Exercise ▸
Lines to return, exactly: from the line with "orange toothbrush [662,169,763,203] -> none" to the line with "none -> green apple [367,143,420,196]" in the entries below, both included.

Data excerpts:
_____

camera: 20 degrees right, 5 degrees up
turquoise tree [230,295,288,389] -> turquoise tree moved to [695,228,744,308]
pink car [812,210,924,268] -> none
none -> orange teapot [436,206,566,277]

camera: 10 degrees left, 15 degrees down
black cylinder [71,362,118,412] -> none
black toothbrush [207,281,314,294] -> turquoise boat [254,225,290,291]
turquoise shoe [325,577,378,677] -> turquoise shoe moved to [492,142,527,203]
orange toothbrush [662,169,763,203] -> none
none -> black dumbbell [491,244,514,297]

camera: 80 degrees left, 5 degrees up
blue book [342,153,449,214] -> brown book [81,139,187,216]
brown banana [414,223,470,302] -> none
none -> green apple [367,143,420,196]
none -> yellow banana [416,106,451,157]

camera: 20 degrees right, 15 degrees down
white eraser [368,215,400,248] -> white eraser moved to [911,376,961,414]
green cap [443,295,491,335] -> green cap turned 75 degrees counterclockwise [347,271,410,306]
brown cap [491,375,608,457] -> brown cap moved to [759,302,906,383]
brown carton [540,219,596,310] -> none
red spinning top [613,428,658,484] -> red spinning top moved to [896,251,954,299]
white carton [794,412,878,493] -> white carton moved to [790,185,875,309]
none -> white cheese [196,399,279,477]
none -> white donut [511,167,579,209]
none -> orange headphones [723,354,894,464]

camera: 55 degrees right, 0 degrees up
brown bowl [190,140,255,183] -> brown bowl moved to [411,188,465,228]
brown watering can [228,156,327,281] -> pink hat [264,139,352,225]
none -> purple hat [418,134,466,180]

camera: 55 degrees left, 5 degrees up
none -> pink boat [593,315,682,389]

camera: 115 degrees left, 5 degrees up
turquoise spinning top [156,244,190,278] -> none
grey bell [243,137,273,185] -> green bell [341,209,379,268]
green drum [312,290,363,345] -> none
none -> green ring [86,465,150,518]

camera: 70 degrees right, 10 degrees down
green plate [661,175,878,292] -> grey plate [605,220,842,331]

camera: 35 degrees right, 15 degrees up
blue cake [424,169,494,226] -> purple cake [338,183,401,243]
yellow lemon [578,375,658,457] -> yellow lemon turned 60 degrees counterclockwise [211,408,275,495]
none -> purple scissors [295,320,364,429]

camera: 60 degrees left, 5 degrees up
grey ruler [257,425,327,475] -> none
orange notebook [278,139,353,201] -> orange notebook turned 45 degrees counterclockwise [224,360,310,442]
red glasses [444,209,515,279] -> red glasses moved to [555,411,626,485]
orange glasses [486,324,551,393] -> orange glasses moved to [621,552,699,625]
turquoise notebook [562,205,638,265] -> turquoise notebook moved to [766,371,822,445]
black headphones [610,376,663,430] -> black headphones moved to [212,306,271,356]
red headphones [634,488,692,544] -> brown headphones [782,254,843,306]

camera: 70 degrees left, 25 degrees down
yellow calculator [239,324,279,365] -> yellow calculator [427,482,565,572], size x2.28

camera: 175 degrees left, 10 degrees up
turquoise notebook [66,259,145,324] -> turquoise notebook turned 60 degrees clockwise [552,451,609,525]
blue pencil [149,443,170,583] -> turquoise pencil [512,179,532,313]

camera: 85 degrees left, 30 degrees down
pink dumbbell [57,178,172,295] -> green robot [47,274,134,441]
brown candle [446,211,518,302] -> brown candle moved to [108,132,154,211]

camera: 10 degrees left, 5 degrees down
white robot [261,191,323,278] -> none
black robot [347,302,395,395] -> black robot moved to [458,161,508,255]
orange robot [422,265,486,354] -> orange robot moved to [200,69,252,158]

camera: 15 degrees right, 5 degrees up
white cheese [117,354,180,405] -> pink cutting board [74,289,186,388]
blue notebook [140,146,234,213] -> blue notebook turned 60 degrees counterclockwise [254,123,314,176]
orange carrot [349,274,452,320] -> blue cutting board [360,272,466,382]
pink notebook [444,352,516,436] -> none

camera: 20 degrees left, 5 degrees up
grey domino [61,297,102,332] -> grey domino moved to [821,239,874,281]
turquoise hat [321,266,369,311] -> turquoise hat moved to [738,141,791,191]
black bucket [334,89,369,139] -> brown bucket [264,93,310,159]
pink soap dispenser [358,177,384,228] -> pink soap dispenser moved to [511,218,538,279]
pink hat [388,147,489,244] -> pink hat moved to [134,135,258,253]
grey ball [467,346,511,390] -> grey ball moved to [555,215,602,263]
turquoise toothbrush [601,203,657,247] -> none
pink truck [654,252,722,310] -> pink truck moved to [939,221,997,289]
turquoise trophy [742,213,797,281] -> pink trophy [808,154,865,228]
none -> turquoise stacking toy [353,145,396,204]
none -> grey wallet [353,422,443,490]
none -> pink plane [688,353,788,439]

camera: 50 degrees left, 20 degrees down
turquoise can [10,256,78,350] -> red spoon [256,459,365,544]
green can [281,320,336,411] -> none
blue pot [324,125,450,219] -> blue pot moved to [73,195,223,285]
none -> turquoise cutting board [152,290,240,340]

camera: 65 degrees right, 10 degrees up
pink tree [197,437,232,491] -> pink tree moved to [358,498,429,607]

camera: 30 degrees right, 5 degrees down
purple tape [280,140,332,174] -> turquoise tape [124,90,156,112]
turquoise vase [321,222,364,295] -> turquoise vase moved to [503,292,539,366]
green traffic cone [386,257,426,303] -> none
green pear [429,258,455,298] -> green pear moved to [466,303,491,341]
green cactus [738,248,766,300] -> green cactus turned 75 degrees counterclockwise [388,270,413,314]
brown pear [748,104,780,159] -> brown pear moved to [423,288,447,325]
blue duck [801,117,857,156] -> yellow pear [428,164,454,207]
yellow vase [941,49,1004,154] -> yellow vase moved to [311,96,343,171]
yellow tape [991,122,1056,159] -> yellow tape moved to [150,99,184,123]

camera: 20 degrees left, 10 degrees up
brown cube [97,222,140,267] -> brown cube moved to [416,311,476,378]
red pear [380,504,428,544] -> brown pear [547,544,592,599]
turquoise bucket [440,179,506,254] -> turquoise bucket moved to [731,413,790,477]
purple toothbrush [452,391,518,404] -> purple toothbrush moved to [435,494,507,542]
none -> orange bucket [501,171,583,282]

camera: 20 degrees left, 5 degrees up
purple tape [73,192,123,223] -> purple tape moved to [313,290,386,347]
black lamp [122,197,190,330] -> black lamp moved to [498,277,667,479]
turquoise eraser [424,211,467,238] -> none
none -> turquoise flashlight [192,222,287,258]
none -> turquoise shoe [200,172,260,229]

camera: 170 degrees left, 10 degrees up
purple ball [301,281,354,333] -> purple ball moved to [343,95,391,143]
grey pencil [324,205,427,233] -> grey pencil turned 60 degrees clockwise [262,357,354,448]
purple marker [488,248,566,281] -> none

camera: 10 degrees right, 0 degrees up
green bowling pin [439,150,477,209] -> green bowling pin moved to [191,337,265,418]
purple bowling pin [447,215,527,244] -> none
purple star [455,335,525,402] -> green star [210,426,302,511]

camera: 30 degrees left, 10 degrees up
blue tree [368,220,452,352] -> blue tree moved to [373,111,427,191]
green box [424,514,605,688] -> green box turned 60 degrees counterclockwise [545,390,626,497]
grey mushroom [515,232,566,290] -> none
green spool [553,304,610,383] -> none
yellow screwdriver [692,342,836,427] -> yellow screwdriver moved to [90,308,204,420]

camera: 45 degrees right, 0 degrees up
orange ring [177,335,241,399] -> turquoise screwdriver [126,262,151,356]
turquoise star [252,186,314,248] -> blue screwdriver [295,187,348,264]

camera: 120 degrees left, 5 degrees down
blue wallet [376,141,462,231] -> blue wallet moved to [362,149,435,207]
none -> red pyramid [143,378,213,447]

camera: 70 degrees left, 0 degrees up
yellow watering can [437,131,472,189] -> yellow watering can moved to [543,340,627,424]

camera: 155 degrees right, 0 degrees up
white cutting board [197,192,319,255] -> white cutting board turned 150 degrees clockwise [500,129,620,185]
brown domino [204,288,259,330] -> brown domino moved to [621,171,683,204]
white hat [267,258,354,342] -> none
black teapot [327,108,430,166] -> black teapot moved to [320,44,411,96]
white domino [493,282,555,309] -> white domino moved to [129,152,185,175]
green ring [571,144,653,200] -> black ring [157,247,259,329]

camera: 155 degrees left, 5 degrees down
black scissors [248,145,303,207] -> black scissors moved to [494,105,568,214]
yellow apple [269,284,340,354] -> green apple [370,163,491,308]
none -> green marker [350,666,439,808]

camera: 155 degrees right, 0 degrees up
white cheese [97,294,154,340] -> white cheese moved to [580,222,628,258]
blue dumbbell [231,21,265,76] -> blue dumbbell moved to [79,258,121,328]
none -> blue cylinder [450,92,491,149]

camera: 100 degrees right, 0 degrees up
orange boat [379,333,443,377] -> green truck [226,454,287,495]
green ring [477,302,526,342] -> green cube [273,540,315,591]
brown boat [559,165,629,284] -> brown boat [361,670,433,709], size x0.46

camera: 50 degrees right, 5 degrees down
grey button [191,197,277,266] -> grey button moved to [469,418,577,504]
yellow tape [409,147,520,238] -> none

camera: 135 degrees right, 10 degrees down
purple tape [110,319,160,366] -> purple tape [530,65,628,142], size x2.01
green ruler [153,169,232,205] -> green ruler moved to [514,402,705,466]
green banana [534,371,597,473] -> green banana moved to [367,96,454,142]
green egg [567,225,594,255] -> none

_____

Expected output ▸
orange toothbrush [662,169,763,203] -> none
none -> black dumbbell [491,244,514,297]

camera: 80 degrees left, 5 degrees up
blue book [342,153,449,214] -> brown book [81,139,187,216]
brown banana [414,223,470,302] -> none
none -> green apple [367,143,420,196]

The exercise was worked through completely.